> ASSIGNED TASK: Find every line in the records below that contains "white", and copy it.

> EXTRACTED DATA:
------------------------
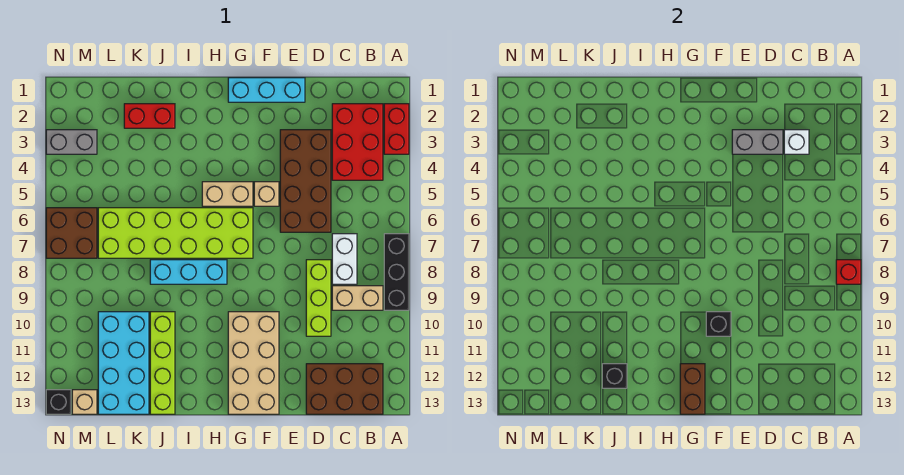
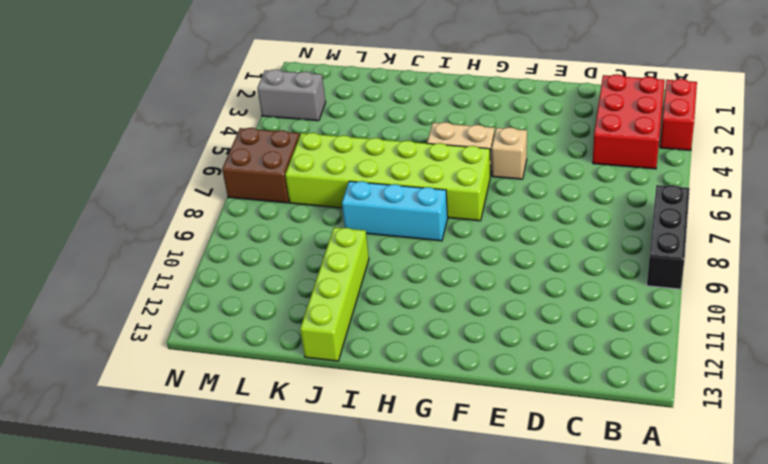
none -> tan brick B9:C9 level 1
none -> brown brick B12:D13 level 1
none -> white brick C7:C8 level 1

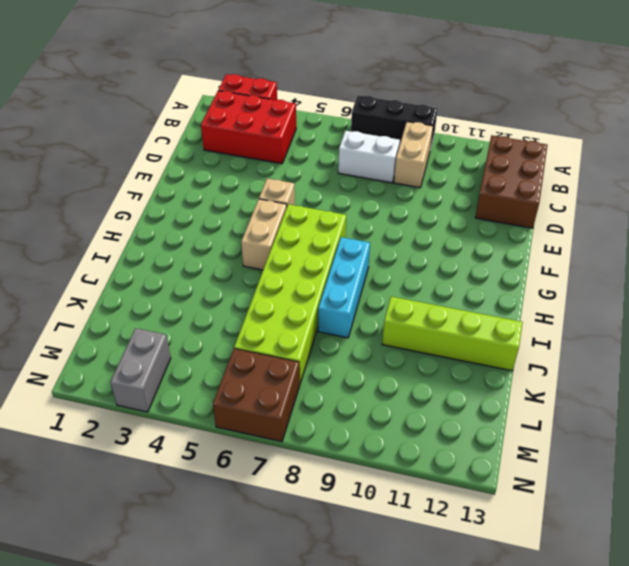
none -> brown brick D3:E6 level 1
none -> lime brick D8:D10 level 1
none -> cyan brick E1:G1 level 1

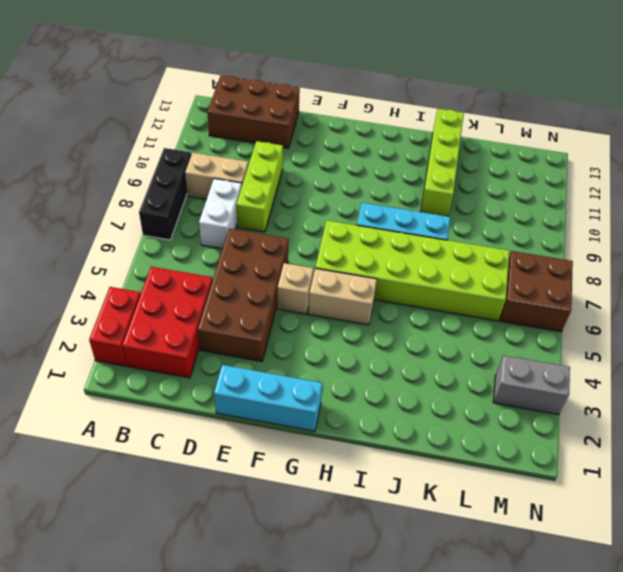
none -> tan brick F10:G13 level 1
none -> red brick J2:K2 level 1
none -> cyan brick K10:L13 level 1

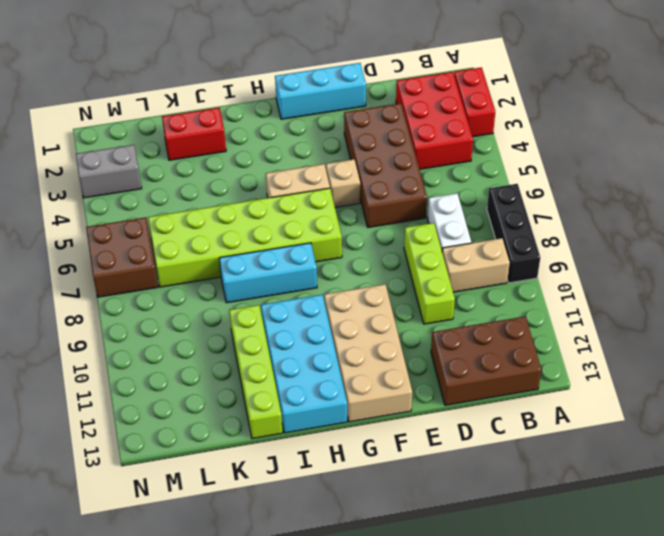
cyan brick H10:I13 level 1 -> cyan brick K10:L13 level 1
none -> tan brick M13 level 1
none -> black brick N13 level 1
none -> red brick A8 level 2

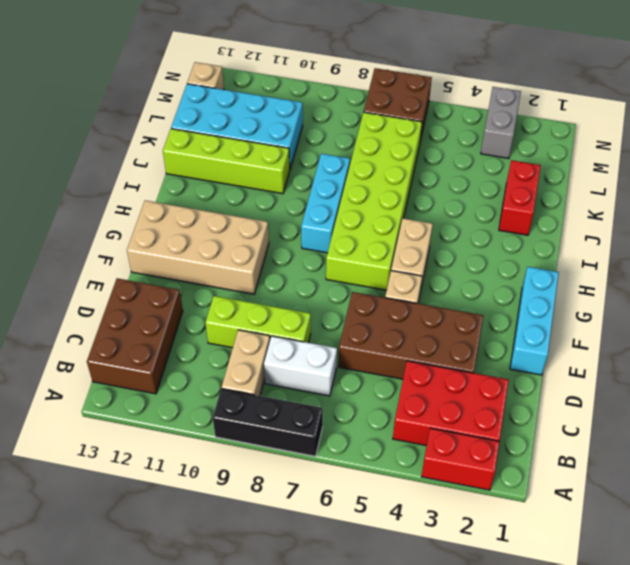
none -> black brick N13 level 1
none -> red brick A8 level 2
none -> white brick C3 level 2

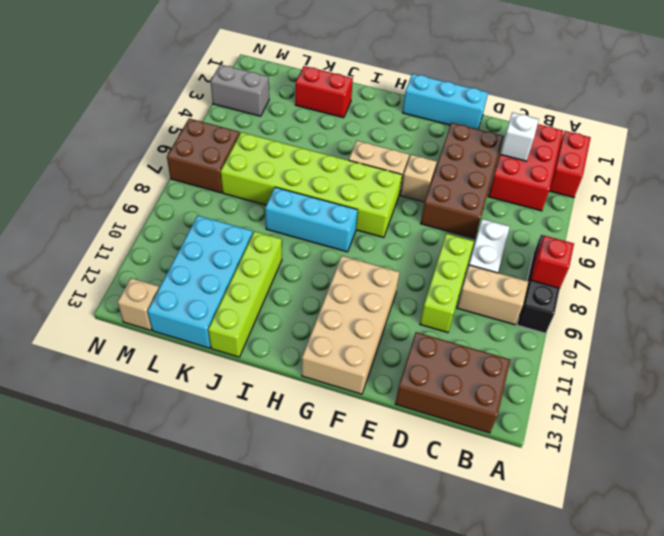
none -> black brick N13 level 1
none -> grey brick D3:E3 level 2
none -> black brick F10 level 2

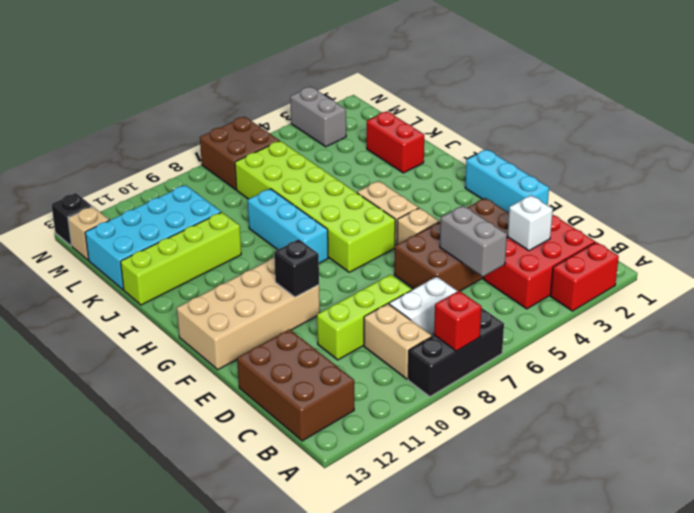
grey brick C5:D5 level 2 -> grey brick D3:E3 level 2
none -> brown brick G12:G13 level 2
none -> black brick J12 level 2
------------------------
> EXPECTED ANSWER:
none -> white brick C7:C8 level 1
none -> white brick C3 level 2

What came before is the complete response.